Task statement:
From the line containing "[(370,525),(367,510),(274,525),(370,525)]" to the end of the data, retype every line exactly and nothing else. Drop the pictures.

....................

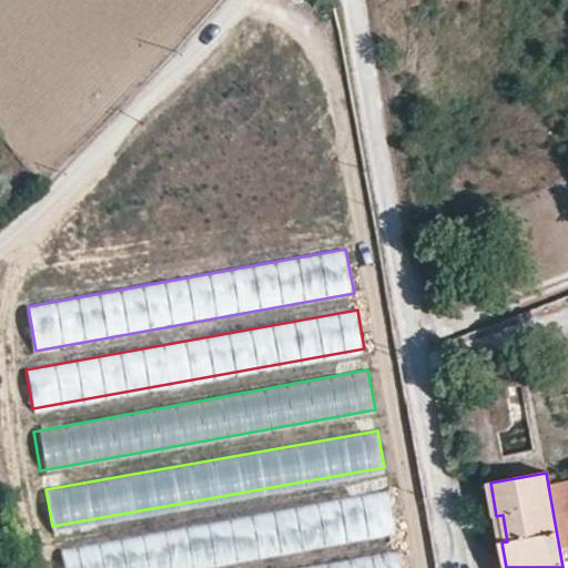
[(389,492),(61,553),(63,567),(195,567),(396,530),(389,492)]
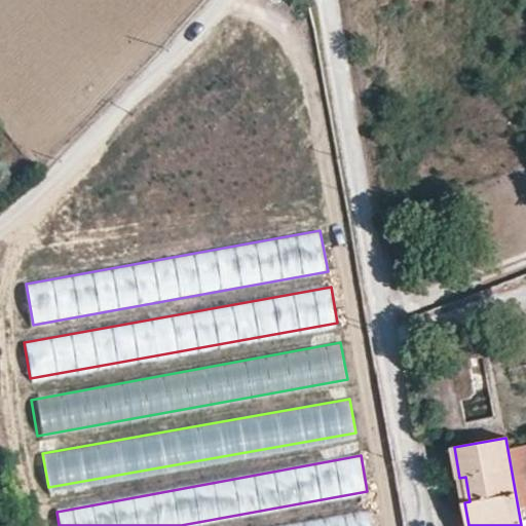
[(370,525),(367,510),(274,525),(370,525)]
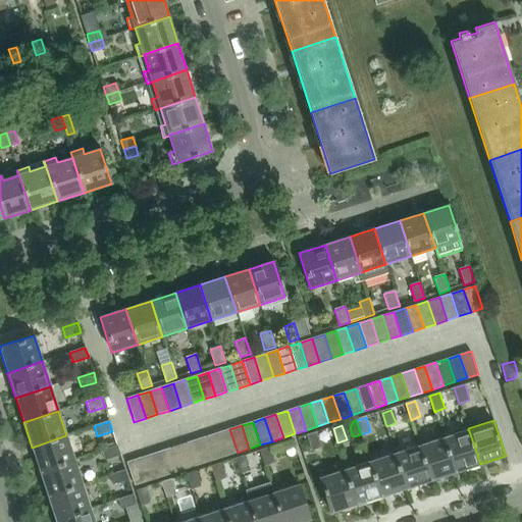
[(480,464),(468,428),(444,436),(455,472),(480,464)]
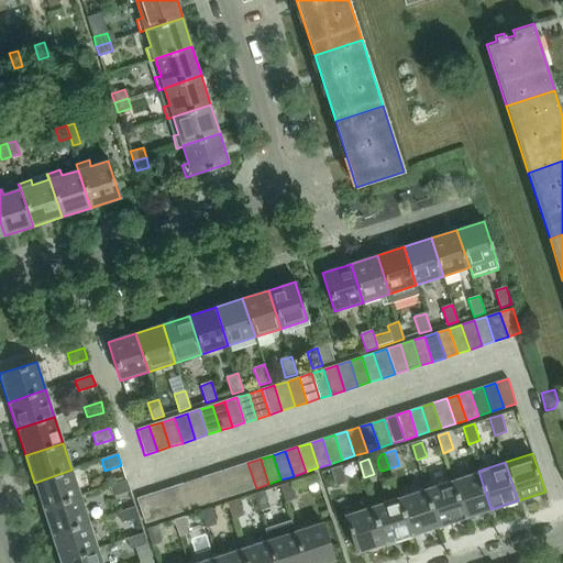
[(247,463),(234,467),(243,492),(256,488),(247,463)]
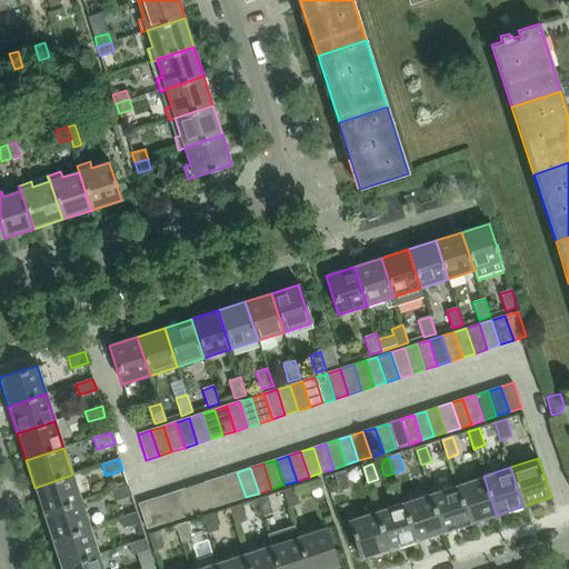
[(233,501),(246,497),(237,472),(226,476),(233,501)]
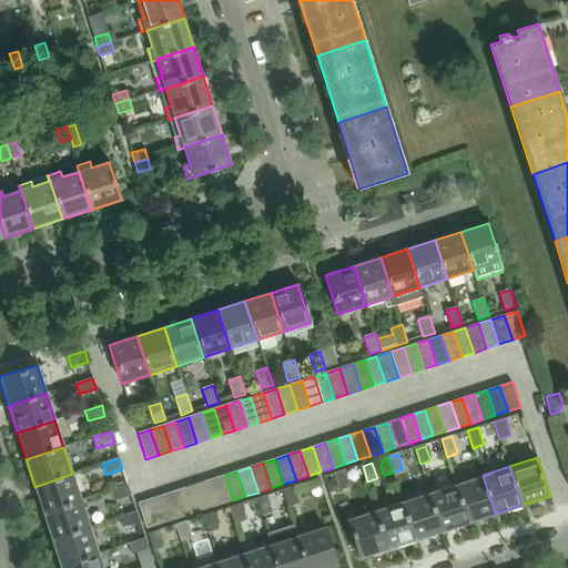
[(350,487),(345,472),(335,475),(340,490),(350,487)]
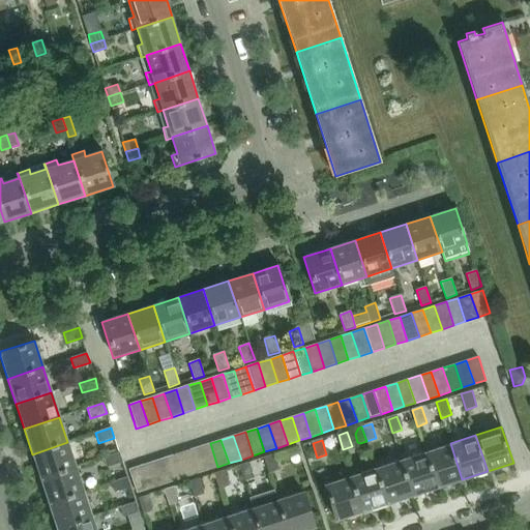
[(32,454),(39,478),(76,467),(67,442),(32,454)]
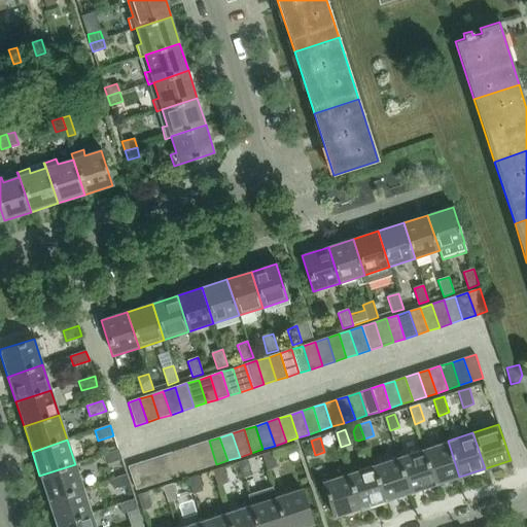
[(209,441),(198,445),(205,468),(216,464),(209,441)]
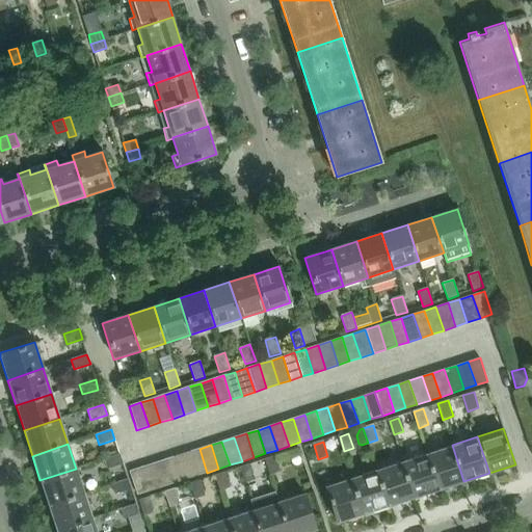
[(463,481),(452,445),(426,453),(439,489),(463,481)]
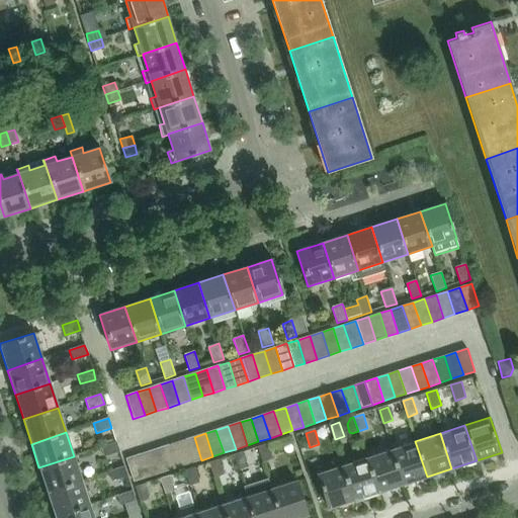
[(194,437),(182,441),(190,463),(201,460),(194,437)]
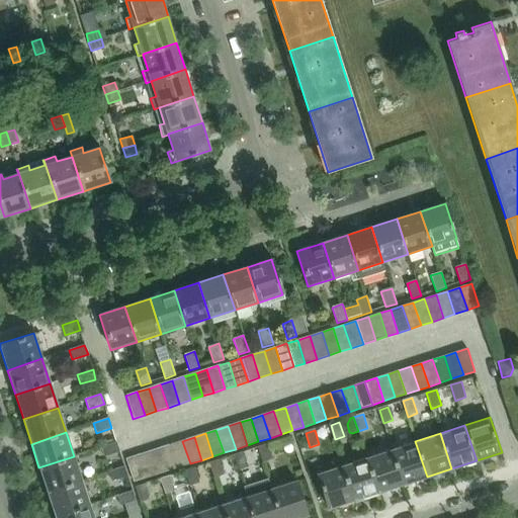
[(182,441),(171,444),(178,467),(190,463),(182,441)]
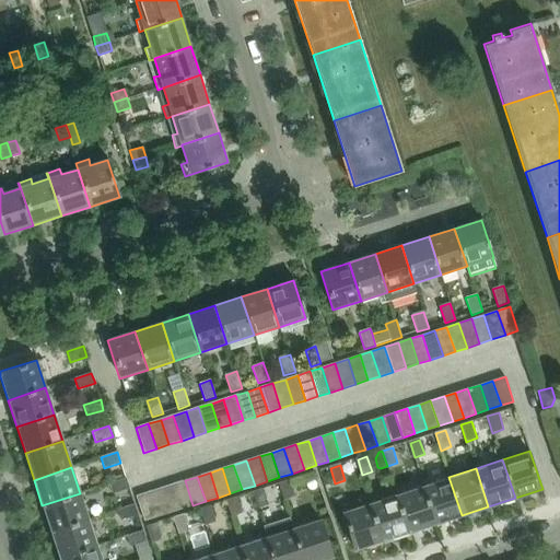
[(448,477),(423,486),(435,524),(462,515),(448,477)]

....................

Answer to this problem:
[(370,525),(367,510),(274,525),(370,525)]
[(480,464),(468,428),(444,436),(455,472),(480,464)]
[(247,463),(234,467),(243,492),(256,488),(247,463)]
[(233,501),(246,497),(237,472),(226,476),(233,501)]
[(350,487),(345,472),(335,475),(340,490),(350,487)]
[(32,454),(39,478),(76,467),(67,442),(32,454)]
[(209,441),(198,445),(205,468),(216,464),(209,441)]
[(463,481),(452,445),(426,453),(439,489),(463,481)]
[(194,437),(182,441),(190,463),(201,460),(194,437)]
[(182,441),(171,444),(178,467),(190,463),(182,441)]
[(448,477),(423,486),(435,524),(462,515),(448,477)]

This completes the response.